What to do: How many lines below hold the string "star"? Report that number alone.

Given information:
╔══

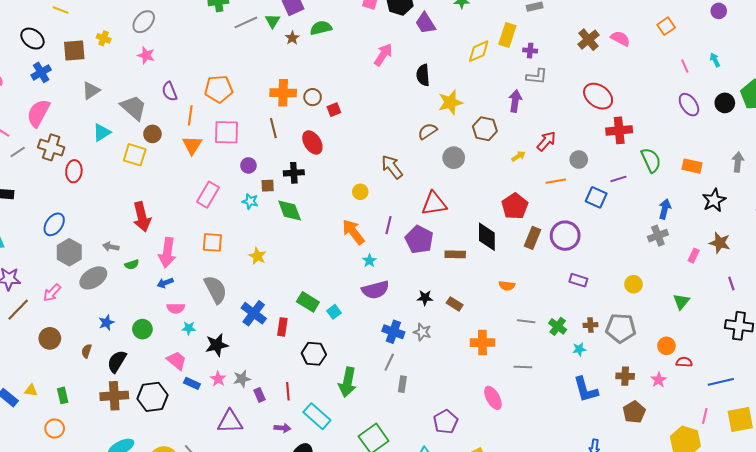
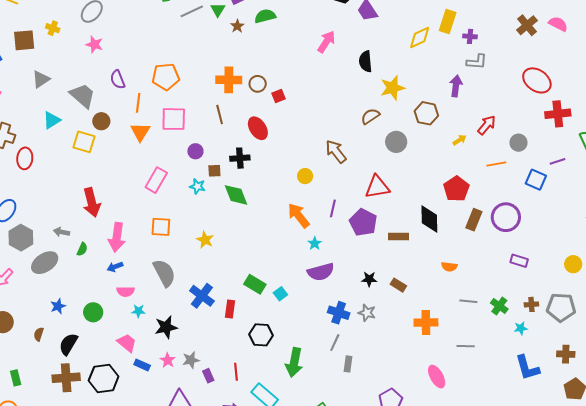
green semicircle: (132, 265) -> (82, 249), turned -48

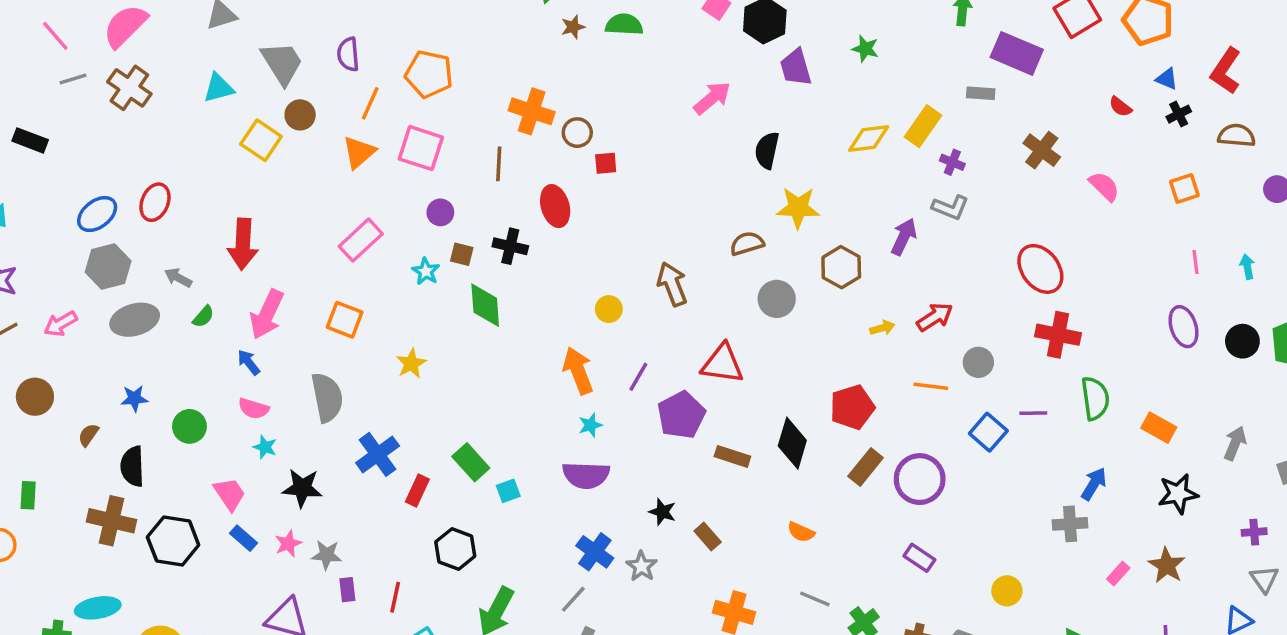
brown cross: (527, 25) -> (1042, 150), moved, turned -30
red ellipse: (25, 158) -> (155, 202), moved
blue arrow: (115, 267) -> (249, 362), turned 56
black semicircle: (68, 344) -> (132, 466), turned -50

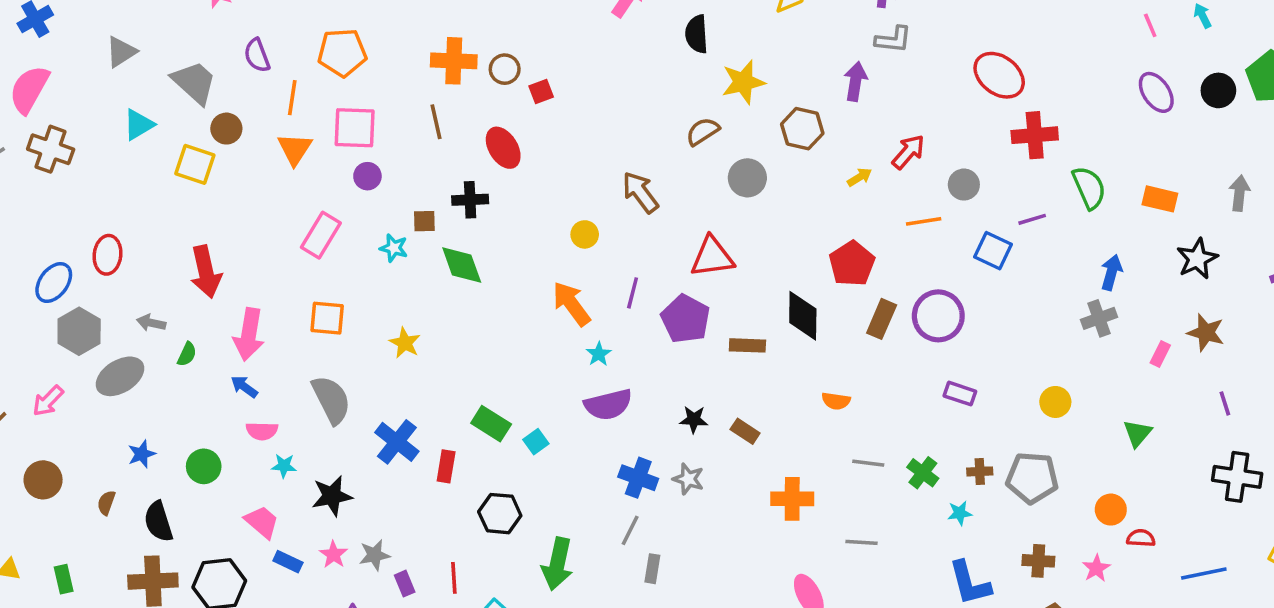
purple circle: (440, 212) -> (367, 176), moved

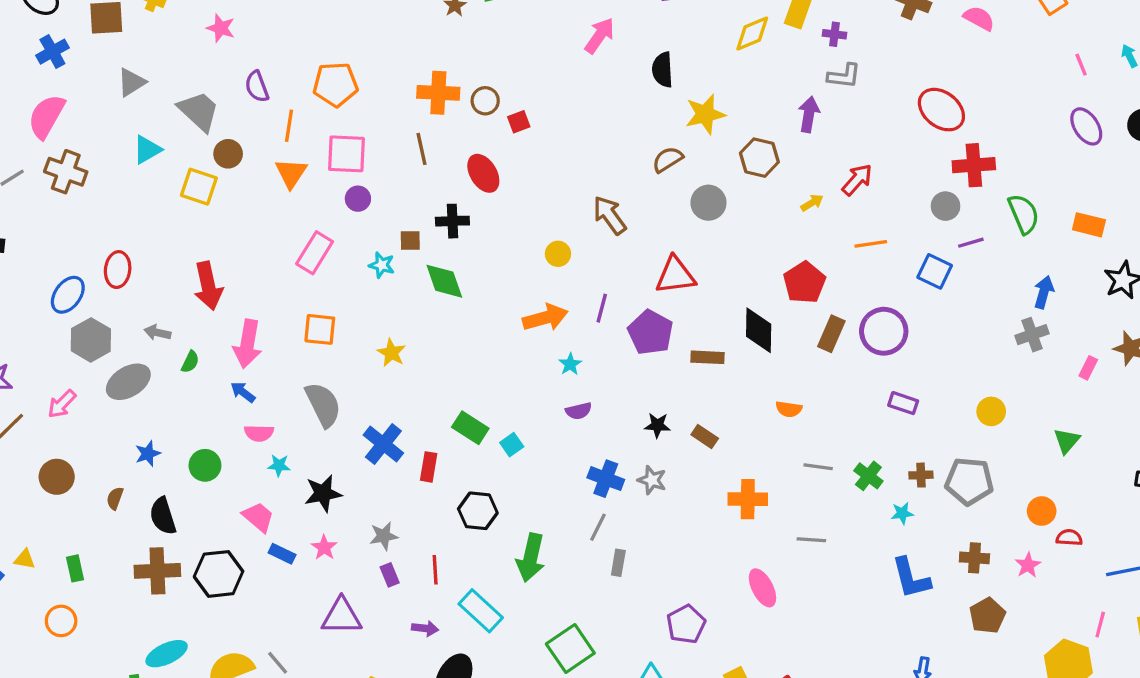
gray circle: (964, 185) -> (945, 206), moved
orange arrow: (571, 304) -> (545, 318), turned 111
purple semicircle: (608, 405) -> (579, 411), size x0.6
gray star: (375, 555) -> (384, 536), moved

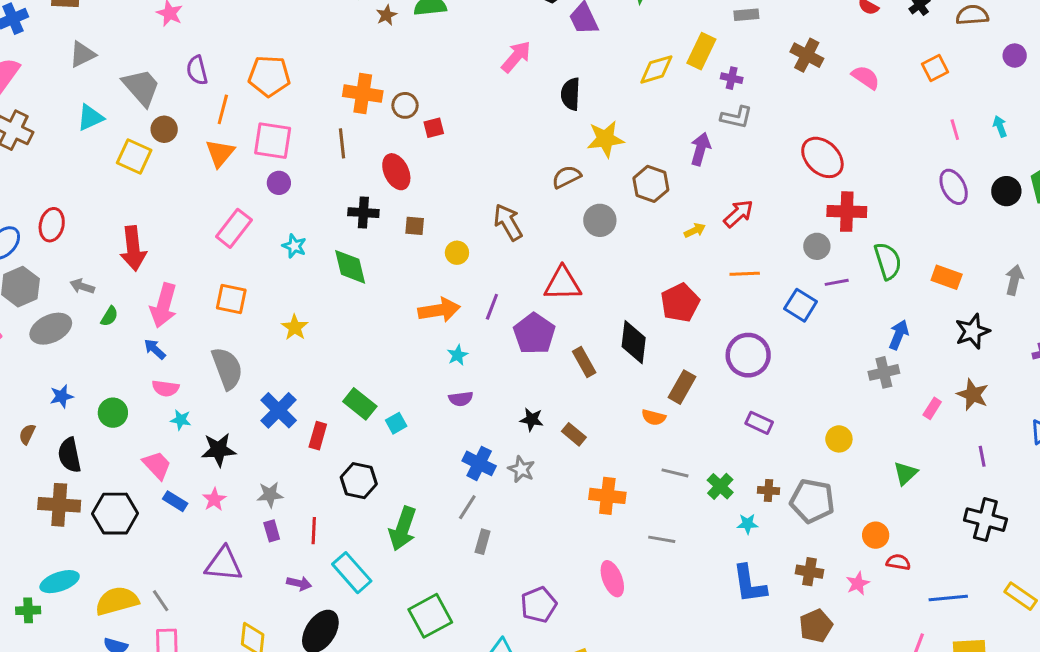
brown square: (410, 241) -> (415, 226), moved
brown rectangle: (831, 334) -> (682, 387), moved
brown rectangle: (707, 357) -> (584, 362), turned 52

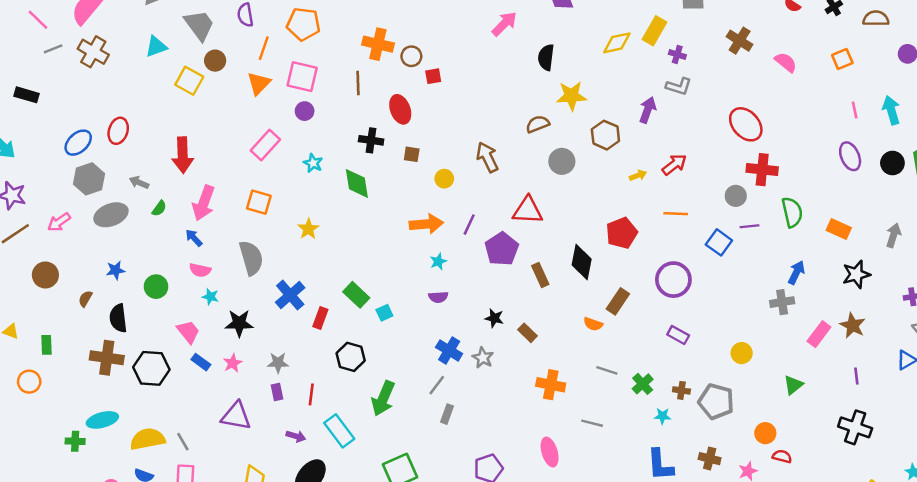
cyan arrow: (1000, 126) -> (891, 110), size x1.6
pink rectangle: (932, 408) -> (819, 334), size x1.5

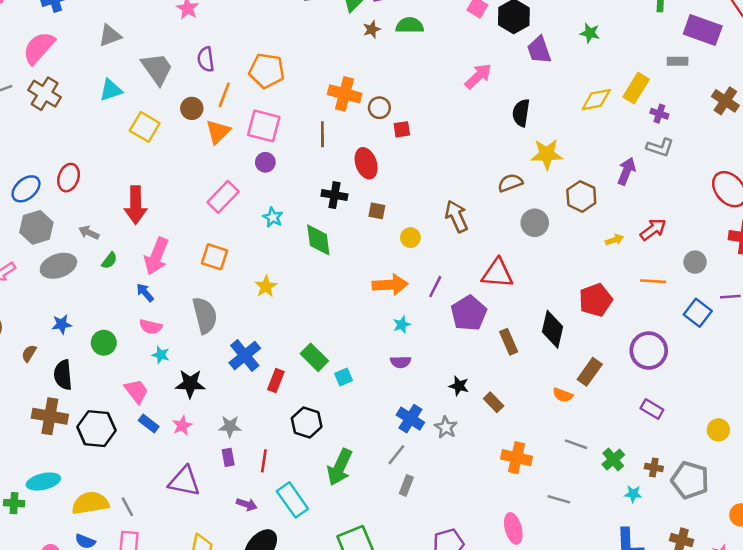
brown circle: (215, 61) -> (192, 108), moved
gray circle: (736, 196) -> (695, 262), moved

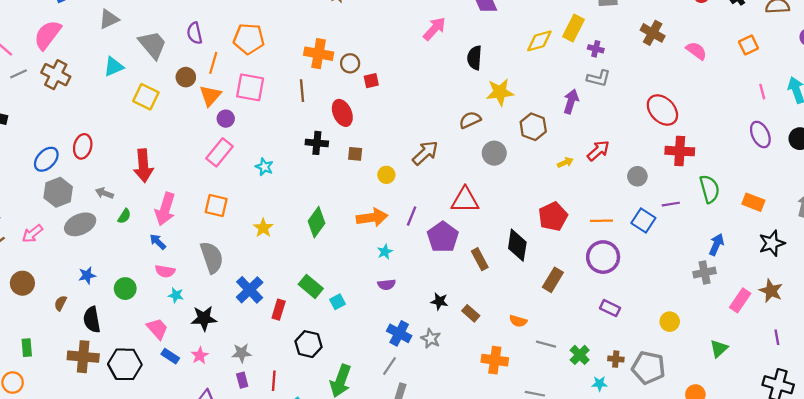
purple circle: (265, 162) -> (226, 119), moved
brown arrow: (456, 216) -> (425, 153), turned 76
green diamond: (318, 240) -> (316, 222), moved, turned 48
orange line: (653, 281) -> (601, 221), moved
orange semicircle: (563, 395) -> (518, 321), moved

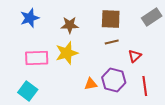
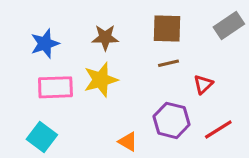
blue star: (30, 18) -> (45, 44), moved
orange triangle: (91, 84) -> (128, 142), moved, turned 40
red line: (145, 86) -> (218, 130), turned 66

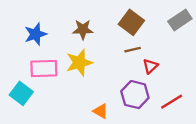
brown square: (167, 28) -> (131, 22), turned 35
red triangle: (203, 84) -> (150, 66), moved
cyan square: (42, 137) -> (21, 93), moved

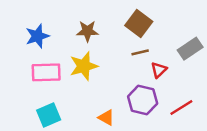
gray rectangle: (180, 20) -> (190, 49), moved
cyan square: (21, 93) -> (49, 115), moved, turned 30

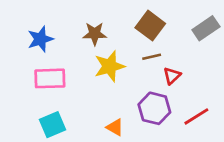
gray rectangle: (190, 49) -> (206, 28), moved
yellow star: (84, 66) -> (110, 66), moved

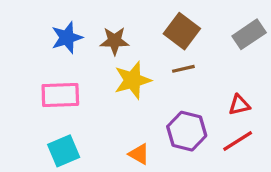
blue star: (40, 39) -> (67, 38), moved
red triangle: (172, 76) -> (239, 105), moved, turned 30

╚══

Reply to the exercise: 4